##### Given records

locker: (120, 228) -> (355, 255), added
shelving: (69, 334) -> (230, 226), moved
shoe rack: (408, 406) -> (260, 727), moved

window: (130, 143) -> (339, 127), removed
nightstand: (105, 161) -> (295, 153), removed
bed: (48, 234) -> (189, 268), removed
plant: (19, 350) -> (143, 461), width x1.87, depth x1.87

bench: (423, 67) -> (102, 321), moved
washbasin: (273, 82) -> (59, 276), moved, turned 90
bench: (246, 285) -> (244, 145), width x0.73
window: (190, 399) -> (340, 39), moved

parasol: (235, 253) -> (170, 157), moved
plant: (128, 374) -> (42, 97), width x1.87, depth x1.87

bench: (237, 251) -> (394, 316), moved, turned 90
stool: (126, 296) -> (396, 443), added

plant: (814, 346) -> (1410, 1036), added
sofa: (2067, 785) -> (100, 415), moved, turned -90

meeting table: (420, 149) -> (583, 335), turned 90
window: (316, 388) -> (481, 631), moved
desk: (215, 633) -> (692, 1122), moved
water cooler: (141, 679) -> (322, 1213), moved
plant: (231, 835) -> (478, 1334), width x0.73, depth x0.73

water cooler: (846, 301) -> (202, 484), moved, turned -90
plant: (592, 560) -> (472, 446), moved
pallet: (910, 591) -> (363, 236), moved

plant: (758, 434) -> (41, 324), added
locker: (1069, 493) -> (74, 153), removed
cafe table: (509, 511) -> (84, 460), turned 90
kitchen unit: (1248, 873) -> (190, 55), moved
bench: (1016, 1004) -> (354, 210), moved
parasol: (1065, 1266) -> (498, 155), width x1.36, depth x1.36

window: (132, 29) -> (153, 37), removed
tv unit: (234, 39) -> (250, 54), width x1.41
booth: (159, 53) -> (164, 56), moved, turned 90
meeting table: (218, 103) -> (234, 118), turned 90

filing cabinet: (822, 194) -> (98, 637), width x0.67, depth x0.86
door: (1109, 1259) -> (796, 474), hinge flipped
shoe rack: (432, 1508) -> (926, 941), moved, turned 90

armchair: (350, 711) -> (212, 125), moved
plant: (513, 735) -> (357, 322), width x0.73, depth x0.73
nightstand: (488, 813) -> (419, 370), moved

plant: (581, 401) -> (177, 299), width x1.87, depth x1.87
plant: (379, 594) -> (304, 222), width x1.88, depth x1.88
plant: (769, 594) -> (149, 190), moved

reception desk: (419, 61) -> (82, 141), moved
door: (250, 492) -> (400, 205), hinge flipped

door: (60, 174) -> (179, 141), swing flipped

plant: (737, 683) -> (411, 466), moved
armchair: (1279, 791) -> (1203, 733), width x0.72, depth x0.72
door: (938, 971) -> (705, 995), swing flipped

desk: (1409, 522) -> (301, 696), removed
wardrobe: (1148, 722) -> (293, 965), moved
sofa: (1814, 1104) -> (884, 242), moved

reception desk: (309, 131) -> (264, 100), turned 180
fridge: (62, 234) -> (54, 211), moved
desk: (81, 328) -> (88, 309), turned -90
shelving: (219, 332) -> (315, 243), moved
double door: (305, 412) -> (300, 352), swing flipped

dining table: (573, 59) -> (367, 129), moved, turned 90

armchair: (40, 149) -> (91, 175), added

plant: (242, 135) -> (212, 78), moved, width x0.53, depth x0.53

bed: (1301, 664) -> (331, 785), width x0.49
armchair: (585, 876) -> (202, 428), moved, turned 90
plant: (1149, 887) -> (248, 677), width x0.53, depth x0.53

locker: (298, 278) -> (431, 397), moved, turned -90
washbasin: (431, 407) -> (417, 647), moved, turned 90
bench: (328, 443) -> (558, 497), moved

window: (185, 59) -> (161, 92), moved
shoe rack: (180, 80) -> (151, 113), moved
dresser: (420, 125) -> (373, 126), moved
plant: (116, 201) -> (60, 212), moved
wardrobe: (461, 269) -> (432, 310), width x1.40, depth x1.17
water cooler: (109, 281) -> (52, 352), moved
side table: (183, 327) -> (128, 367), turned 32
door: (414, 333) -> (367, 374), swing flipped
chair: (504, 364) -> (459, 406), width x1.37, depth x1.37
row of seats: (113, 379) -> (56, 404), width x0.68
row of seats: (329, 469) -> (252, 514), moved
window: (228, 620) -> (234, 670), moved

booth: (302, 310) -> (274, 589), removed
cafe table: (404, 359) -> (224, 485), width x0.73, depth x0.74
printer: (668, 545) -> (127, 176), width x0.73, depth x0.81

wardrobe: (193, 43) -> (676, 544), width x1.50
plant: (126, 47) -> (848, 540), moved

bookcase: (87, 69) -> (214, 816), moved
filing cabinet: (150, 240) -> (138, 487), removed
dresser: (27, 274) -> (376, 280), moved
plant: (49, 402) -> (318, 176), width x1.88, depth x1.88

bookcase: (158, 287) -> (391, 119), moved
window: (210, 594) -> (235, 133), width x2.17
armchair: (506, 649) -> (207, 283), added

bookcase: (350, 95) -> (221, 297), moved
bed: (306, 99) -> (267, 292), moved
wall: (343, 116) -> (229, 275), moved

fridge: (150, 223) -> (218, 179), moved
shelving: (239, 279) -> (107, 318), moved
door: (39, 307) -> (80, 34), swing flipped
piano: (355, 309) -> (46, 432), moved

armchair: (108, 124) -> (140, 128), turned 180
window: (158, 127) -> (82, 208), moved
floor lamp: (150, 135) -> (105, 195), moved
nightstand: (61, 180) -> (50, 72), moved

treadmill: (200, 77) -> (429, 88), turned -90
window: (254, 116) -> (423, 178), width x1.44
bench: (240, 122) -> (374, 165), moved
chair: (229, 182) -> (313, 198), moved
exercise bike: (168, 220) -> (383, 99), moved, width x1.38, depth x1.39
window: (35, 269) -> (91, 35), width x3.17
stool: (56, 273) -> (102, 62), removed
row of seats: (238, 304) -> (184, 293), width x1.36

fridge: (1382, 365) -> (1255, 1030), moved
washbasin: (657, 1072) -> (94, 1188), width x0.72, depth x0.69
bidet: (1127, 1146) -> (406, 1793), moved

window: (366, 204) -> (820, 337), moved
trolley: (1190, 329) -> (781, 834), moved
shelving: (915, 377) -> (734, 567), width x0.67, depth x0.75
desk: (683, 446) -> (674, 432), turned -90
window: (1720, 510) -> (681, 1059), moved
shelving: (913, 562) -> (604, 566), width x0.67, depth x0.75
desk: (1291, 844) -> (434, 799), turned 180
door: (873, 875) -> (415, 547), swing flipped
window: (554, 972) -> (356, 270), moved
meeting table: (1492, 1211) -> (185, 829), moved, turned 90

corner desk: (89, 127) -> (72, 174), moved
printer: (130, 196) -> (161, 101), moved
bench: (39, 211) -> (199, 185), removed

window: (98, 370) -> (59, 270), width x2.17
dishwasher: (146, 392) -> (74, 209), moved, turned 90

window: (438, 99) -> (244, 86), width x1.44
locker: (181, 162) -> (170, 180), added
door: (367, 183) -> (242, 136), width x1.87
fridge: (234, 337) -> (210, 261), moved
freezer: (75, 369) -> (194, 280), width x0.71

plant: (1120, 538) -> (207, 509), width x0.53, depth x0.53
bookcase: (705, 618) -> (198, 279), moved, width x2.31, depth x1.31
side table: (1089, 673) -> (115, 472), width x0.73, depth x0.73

##########

All lines above containing the string "bookcase" are to be collected.

» **Result**
bookcase: (87, 69) -> (214, 816), moved
bookcase: (158, 287) -> (391, 119), moved
bookcase: (350, 95) -> (221, 297), moved
bookcase: (705, 618) -> (198, 279), moved, width x2.31, depth x1.31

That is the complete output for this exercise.